↓

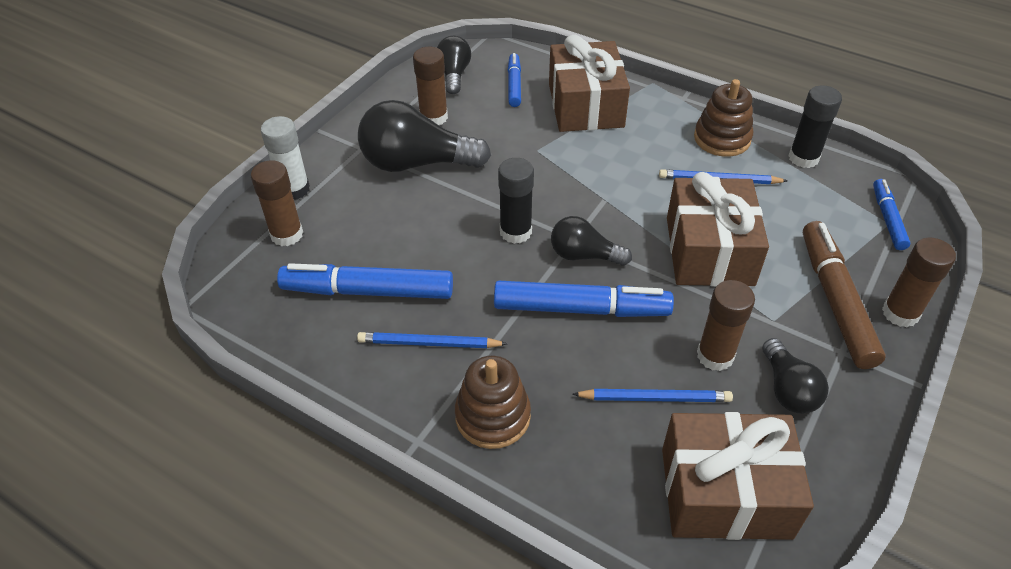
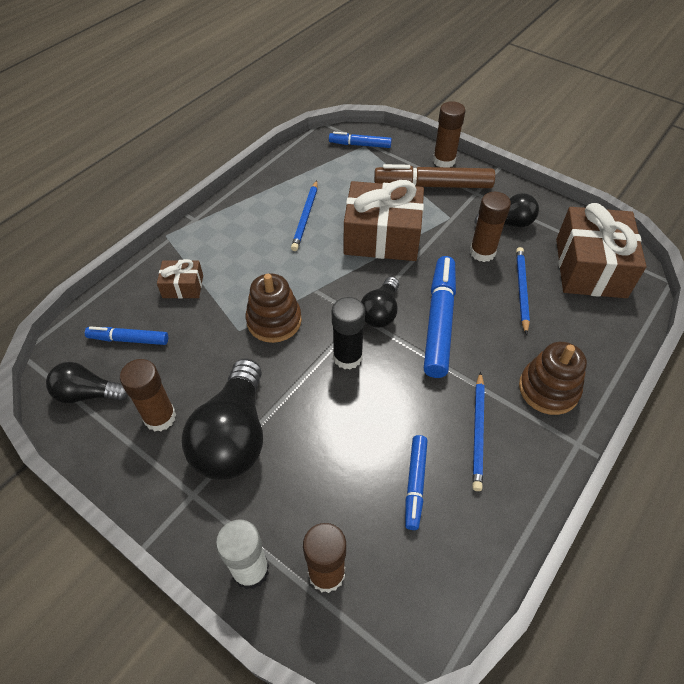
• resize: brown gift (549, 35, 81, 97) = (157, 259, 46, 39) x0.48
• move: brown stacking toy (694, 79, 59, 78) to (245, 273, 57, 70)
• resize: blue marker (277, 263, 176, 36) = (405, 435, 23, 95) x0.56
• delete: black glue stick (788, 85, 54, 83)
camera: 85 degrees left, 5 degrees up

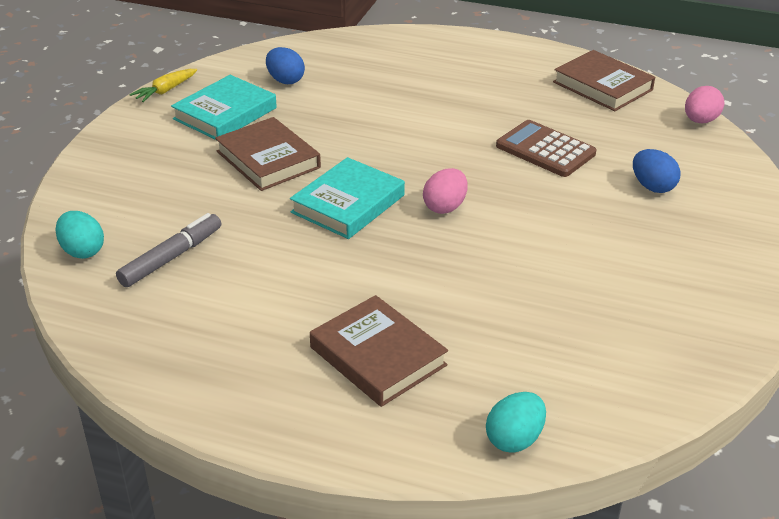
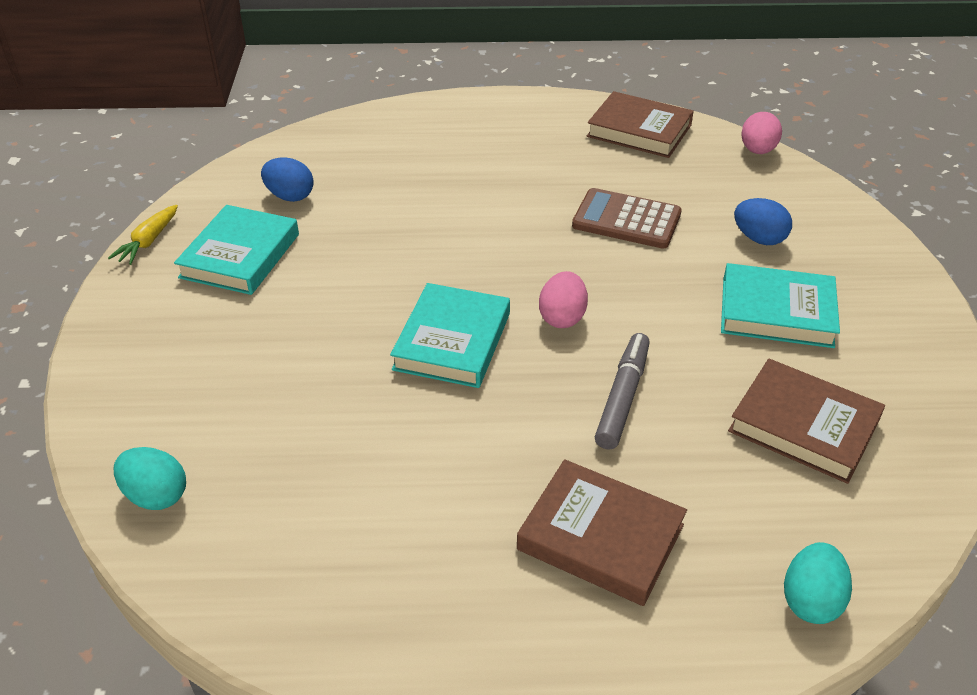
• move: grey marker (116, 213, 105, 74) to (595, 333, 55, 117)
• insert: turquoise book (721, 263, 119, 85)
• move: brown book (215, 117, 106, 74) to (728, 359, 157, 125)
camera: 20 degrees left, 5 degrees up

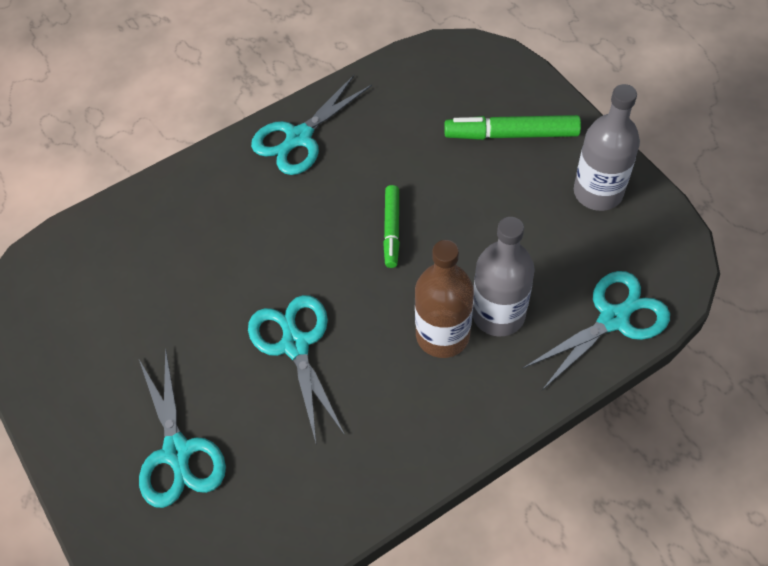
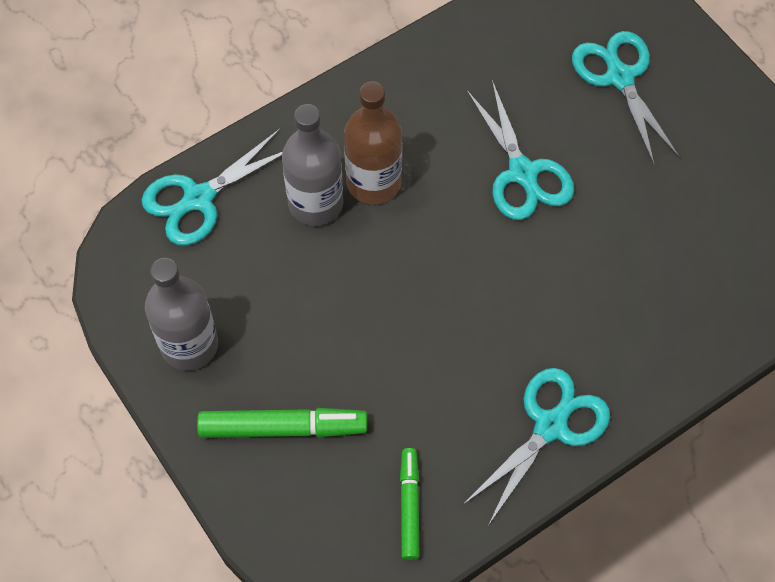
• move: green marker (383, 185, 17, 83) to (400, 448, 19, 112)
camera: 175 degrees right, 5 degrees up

↑
↓

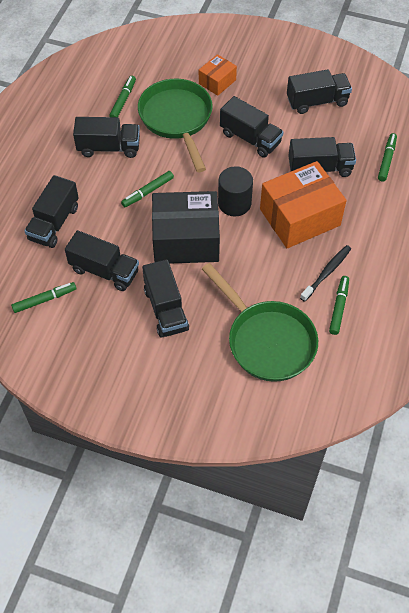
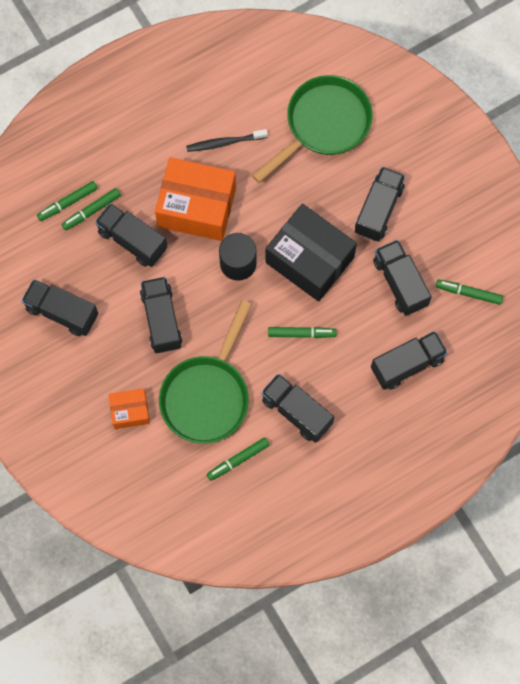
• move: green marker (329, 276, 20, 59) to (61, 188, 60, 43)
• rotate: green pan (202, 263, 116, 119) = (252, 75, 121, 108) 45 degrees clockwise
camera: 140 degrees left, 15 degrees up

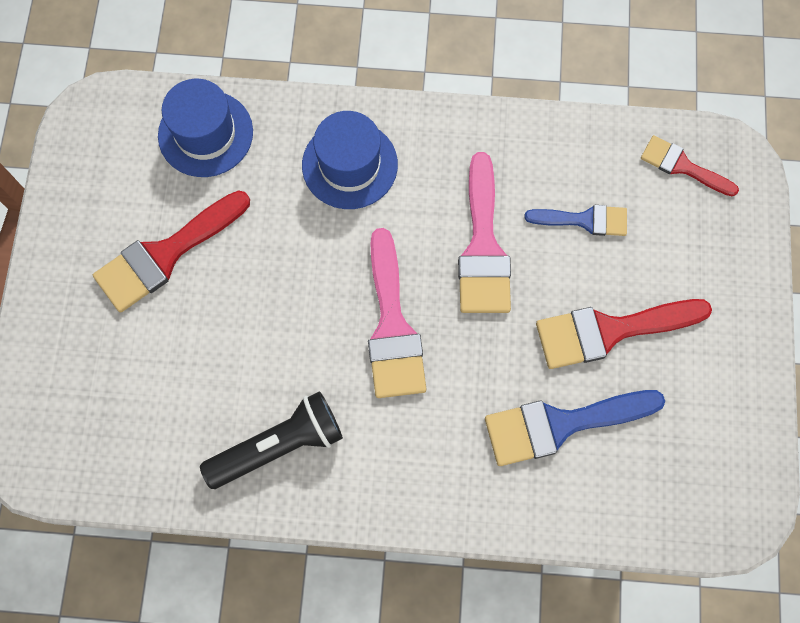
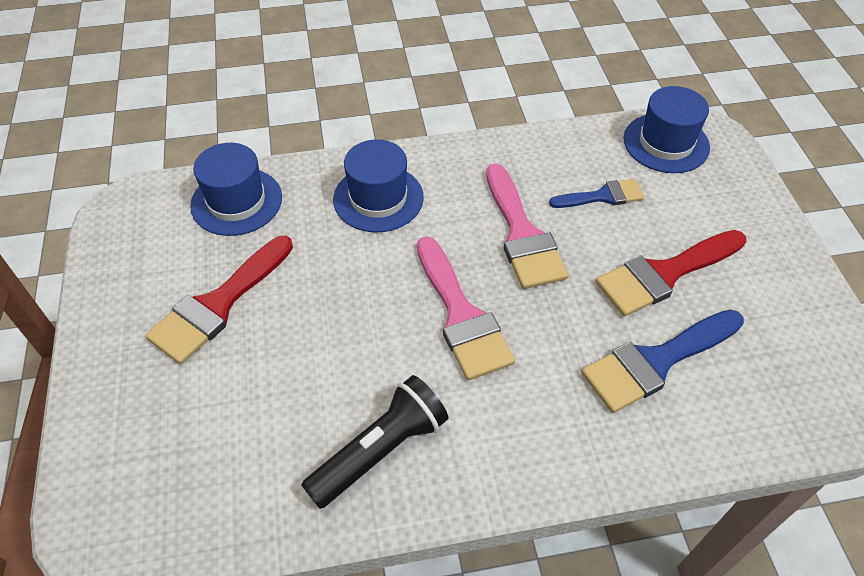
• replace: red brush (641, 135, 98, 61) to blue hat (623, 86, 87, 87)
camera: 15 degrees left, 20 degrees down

↑

*What is needed*
Your answer should be the lines above, word for word, from the line with "23, 95) x0.56" through the line with "263, 119, 85)", minus the pictures.

*Answer to this problem*
• resize: blue marker (277, 263, 176, 36) = (405, 435, 23, 95) x0.56
• delete: black glue stick (788, 85, 54, 83)
camera: 85 degrees left, 5 degrees up

• move: grey marker (116, 213, 105, 74) to (595, 333, 55, 117)
• insert: turquoise book (721, 263, 119, 85)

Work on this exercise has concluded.